DATA TO EXAMINE:
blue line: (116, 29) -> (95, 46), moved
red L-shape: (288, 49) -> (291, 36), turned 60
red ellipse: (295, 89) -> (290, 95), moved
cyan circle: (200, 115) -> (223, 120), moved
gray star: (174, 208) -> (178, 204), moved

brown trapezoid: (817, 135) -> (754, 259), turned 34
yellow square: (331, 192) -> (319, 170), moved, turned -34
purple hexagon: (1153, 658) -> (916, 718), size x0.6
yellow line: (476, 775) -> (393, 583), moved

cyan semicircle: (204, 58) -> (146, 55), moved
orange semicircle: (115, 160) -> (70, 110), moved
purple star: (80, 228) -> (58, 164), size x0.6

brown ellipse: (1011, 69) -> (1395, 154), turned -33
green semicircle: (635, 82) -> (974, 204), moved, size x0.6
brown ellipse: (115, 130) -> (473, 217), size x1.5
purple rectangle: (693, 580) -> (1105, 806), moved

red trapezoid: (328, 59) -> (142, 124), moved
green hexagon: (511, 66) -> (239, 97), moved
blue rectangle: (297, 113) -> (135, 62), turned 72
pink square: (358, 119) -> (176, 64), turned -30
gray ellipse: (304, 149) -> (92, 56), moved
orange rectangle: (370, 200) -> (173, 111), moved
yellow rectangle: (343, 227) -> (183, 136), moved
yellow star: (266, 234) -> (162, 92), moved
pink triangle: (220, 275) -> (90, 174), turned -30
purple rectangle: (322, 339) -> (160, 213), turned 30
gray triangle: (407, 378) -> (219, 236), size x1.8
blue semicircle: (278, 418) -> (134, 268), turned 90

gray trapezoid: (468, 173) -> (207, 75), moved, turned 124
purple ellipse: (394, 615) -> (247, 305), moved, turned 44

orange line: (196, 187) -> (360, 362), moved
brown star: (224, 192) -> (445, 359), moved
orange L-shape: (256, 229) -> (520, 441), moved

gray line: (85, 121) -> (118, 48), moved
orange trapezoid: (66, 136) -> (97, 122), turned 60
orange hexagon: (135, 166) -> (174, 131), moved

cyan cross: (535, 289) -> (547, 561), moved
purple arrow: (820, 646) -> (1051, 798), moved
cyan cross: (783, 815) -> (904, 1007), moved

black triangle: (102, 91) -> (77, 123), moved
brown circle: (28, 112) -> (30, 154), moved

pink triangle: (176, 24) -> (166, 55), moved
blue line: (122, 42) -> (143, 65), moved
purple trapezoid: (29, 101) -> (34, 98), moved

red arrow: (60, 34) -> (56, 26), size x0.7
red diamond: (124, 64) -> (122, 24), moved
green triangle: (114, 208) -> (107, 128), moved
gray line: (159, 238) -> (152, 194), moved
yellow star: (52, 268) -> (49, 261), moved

TASK STATEMENT:
Your reply should consist of all the records, restated exactly.

ANSWER TO THIS PROBLEM:
blue line: (116, 29) -> (95, 46), moved
red L-shape: (288, 49) -> (291, 36), turned 60
red ellipse: (295, 89) -> (290, 95), moved
cyan circle: (200, 115) -> (223, 120), moved
gray star: (174, 208) -> (178, 204), moved

brown trapezoid: (817, 135) -> (754, 259), turned 34
yellow square: (331, 192) -> (319, 170), moved, turned -34
purple hexagon: (1153, 658) -> (916, 718), size x0.6
yellow line: (476, 775) -> (393, 583), moved

cyan semicircle: (204, 58) -> (146, 55), moved
orange semicircle: (115, 160) -> (70, 110), moved
purple star: (80, 228) -> (58, 164), size x0.6

brown ellipse: (1011, 69) -> (1395, 154), turned -33
green semicircle: (635, 82) -> (974, 204), moved, size x0.6
brown ellipse: (115, 130) -> (473, 217), size x1.5
purple rectangle: (693, 580) -> (1105, 806), moved

red trapezoid: (328, 59) -> (142, 124), moved
green hexagon: (511, 66) -> (239, 97), moved
blue rectangle: (297, 113) -> (135, 62), turned 72
pink square: (358, 119) -> (176, 64), turned -30
gray ellipse: (304, 149) -> (92, 56), moved
orange rectangle: (370, 200) -> (173, 111), moved
yellow rectangle: (343, 227) -> (183, 136), moved
yellow star: (266, 234) -> (162, 92), moved
pink triangle: (220, 275) -> (90, 174), turned -30
purple rectangle: (322, 339) -> (160, 213), turned 30
gray triangle: (407, 378) -> (219, 236), size x1.8
blue semicircle: (278, 418) -> (134, 268), turned 90

gray trapezoid: (468, 173) -> (207, 75), moved, turned 124
purple ellipse: (394, 615) -> (247, 305), moved, turned 44

orange line: (196, 187) -> (360, 362), moved
brown star: (224, 192) -> (445, 359), moved
orange L-shape: (256, 229) -> (520, 441), moved

gray line: (85, 121) -> (118, 48), moved
orange trapezoid: (66, 136) -> (97, 122), turned 60
orange hexagon: (135, 166) -> (174, 131), moved

cyan cross: (535, 289) -> (547, 561), moved
purple arrow: (820, 646) -> (1051, 798), moved
cyan cross: (783, 815) -> (904, 1007), moved

black triangle: (102, 91) -> (77, 123), moved
brown circle: (28, 112) -> (30, 154), moved

pink triangle: (176, 24) -> (166, 55), moved
blue line: (122, 42) -> (143, 65), moved
purple trapezoid: (29, 101) -> (34, 98), moved

red arrow: (60, 34) -> (56, 26), size x0.7
red diamond: (124, 64) -> (122, 24), moved
green triangle: (114, 208) -> (107, 128), moved
gray line: (159, 238) -> (152, 194), moved
yellow star: (52, 268) -> (49, 261), moved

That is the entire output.